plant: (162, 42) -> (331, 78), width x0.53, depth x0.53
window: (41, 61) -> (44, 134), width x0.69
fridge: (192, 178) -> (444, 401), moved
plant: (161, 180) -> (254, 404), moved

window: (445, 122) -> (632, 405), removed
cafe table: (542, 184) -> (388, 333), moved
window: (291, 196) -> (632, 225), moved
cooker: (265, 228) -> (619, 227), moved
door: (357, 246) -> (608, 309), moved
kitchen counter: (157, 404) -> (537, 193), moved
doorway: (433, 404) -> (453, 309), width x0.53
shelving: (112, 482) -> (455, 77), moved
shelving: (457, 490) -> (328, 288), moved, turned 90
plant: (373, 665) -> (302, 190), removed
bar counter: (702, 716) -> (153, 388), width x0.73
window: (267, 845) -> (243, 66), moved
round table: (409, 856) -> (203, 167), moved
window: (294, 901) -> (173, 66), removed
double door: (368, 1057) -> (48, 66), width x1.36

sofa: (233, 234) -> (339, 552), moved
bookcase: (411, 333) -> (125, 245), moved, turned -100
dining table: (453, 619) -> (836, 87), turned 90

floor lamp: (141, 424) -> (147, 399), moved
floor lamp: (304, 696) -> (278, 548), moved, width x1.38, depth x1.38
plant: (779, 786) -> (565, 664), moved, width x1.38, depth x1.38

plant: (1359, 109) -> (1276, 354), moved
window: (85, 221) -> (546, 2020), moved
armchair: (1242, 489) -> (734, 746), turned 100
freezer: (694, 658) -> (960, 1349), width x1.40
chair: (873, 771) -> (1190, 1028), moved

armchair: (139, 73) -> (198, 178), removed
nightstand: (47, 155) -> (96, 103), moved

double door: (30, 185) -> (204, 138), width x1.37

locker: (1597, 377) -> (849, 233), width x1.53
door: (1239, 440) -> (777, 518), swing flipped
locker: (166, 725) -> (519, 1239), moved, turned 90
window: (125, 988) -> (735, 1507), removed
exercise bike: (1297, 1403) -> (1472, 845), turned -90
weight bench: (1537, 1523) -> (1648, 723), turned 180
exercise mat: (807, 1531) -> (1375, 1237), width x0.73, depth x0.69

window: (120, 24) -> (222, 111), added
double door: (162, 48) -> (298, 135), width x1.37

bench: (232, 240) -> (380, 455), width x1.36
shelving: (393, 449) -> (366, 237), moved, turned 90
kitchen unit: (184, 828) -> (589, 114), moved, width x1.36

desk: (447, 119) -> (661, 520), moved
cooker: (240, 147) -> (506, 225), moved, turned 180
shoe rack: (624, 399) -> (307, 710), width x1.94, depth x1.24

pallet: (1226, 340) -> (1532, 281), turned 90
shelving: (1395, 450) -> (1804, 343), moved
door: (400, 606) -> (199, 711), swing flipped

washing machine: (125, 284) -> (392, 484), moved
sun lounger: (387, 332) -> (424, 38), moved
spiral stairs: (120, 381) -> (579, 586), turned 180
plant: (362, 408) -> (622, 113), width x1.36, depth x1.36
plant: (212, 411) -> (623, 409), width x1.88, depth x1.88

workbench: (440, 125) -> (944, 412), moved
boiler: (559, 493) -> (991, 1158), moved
========================
Problem:
Read the entries and show each line that mentions "removed".

Solution:
window: (445, 122) -> (632, 405), removed
plant: (373, 665) -> (302, 190), removed
window: (294, 901) -> (173, 66), removed
armchair: (139, 73) -> (198, 178), removed
window: (125, 988) -> (735, 1507), removed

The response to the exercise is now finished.